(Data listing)

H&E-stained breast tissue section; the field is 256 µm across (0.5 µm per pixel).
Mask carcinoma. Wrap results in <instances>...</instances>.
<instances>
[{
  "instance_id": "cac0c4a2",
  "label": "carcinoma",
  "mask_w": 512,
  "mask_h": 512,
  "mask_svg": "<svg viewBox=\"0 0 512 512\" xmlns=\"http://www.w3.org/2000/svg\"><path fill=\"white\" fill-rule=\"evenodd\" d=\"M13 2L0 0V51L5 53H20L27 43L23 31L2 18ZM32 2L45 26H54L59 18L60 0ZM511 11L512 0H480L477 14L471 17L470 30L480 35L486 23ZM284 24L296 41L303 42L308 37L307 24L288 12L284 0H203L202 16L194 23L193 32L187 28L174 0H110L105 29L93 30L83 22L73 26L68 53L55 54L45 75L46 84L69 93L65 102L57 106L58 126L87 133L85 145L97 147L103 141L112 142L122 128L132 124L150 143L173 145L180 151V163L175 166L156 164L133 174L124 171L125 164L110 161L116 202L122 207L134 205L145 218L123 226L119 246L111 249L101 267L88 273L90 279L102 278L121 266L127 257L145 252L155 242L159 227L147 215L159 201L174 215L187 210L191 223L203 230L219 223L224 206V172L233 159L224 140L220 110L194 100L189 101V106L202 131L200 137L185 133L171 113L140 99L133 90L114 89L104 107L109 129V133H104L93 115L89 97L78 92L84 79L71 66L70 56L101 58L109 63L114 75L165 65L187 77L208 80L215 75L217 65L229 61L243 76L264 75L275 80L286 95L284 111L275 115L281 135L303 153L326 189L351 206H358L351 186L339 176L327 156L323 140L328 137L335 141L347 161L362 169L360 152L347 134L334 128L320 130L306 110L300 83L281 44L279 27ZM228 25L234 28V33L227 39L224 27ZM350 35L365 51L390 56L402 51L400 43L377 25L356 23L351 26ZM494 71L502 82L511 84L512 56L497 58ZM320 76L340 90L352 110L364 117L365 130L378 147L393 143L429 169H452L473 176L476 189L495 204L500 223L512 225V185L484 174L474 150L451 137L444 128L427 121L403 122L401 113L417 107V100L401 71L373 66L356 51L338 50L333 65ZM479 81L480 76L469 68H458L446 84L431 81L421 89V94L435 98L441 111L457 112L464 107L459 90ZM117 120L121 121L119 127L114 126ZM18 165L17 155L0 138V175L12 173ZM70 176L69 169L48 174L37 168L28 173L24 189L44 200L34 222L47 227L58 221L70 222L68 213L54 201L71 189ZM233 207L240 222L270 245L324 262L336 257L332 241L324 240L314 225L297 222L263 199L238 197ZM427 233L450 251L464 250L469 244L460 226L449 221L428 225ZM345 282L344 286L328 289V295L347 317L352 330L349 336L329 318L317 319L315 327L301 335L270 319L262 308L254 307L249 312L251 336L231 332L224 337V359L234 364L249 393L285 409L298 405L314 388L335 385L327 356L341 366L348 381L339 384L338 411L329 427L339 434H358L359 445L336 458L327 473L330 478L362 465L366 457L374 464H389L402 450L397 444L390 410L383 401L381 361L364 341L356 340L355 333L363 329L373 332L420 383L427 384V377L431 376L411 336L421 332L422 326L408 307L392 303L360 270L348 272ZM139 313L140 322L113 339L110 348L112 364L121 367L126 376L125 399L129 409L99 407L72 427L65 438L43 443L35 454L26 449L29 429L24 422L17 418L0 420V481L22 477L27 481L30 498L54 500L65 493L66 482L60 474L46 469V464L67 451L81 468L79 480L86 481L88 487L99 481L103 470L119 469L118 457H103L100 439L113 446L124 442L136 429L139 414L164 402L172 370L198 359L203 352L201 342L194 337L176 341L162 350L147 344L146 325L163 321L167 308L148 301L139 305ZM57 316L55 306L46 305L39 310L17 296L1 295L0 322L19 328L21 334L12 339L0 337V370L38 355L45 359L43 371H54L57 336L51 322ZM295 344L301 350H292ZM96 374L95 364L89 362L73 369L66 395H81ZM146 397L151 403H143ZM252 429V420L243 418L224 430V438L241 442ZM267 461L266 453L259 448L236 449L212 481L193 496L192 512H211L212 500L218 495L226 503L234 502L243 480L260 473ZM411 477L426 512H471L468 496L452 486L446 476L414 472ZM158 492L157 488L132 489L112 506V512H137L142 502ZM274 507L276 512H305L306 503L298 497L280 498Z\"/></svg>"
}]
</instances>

**Aim of the task:** Determine how many lines in the data above contain the string "instances". Give nothing except the number.

**Response to the exercise:** 3